--- Supplied data Enclosed Below ---

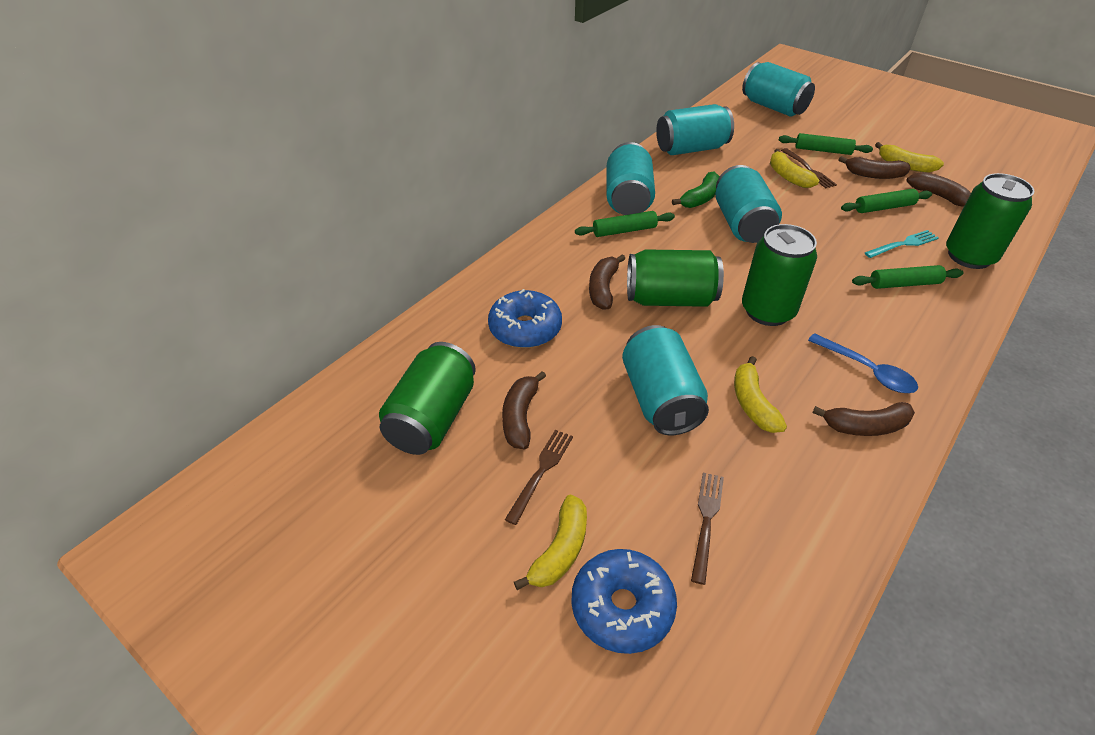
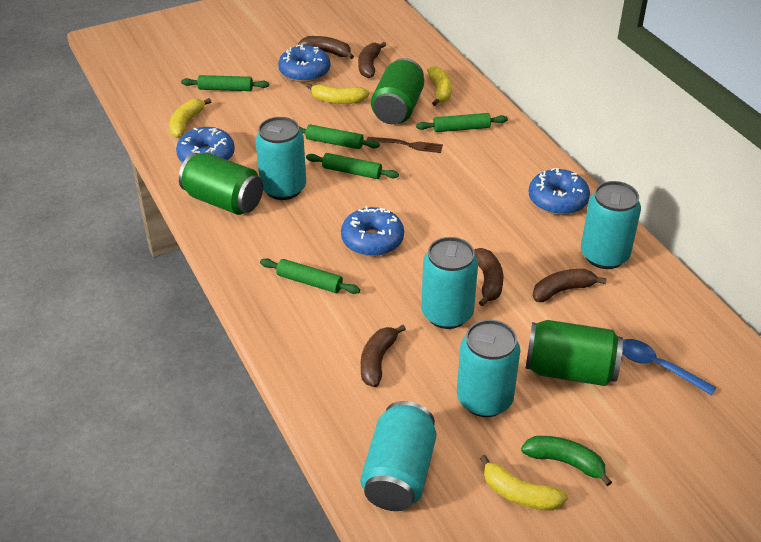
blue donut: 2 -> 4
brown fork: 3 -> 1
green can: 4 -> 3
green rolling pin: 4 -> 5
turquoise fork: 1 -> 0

--- End of Enclosed Supplied data ---
--- Supplied data Enclosed Below ---

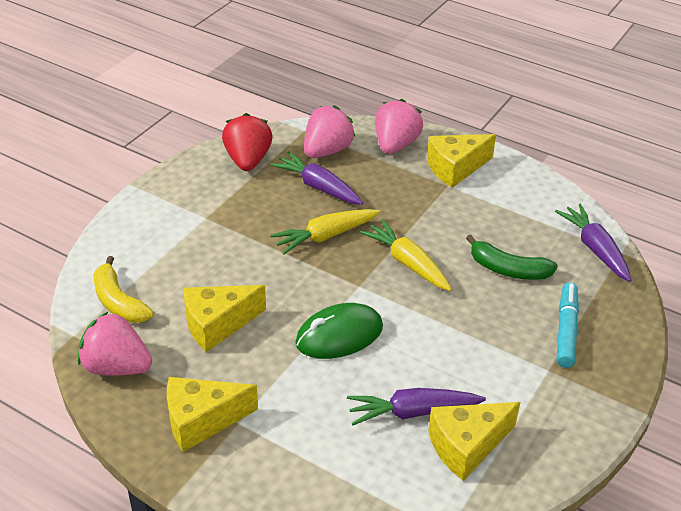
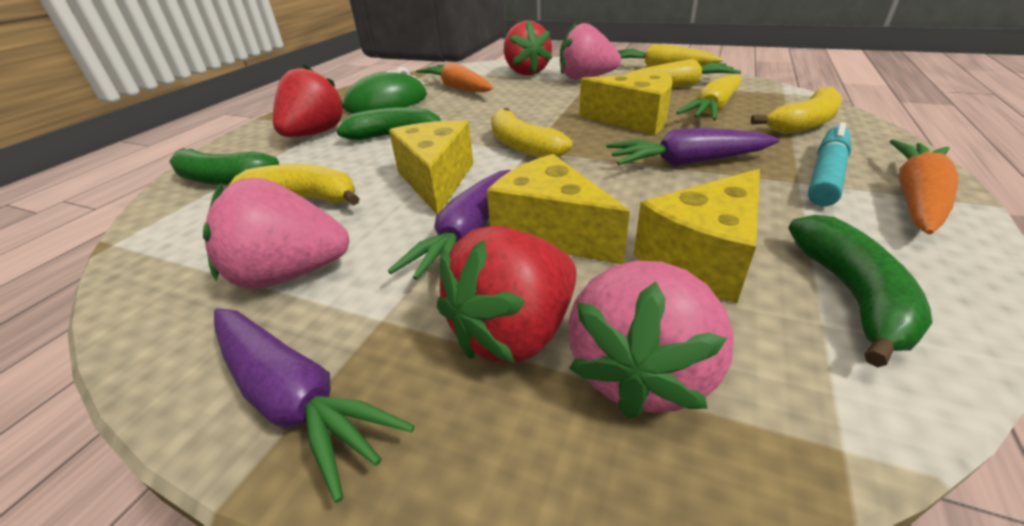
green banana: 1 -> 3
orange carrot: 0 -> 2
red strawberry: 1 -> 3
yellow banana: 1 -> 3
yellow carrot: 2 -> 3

--- End of Enclosed Supplied data ---
--- Supplied data Enclosed Below ---

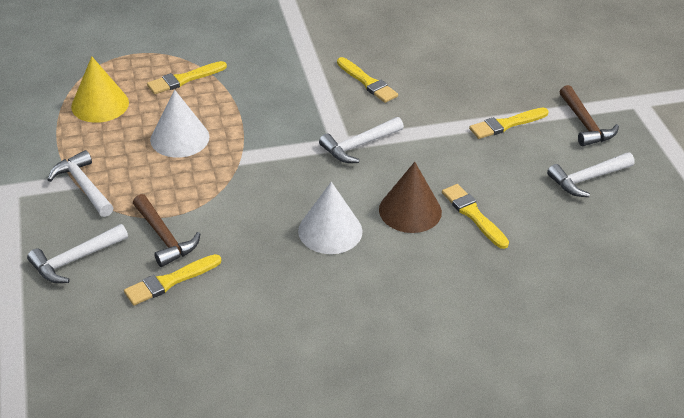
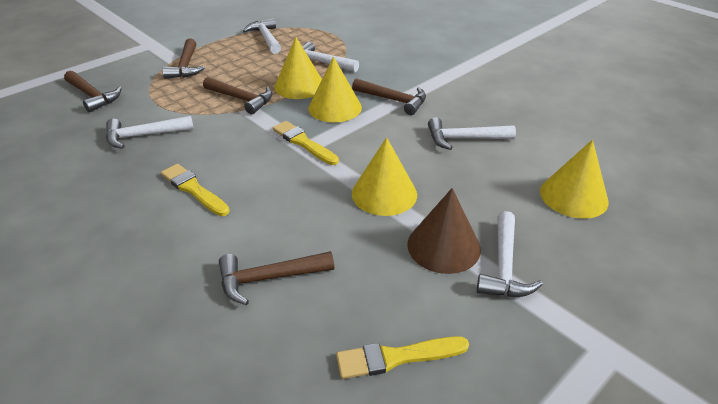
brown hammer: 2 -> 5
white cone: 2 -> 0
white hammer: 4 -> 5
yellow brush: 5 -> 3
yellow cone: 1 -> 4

--- End of Enclosed Supplied data ---

■ **Brief**:
Using the data above, reproduce exactly the lines from the line that contains "brown fork: 3 -> 1" through the line that contains "turquoise fork: 1 -> 0", including both.

■ **Response to the task**:
brown fork: 3 -> 1
green can: 4 -> 3
green rolling pin: 4 -> 5
turquoise fork: 1 -> 0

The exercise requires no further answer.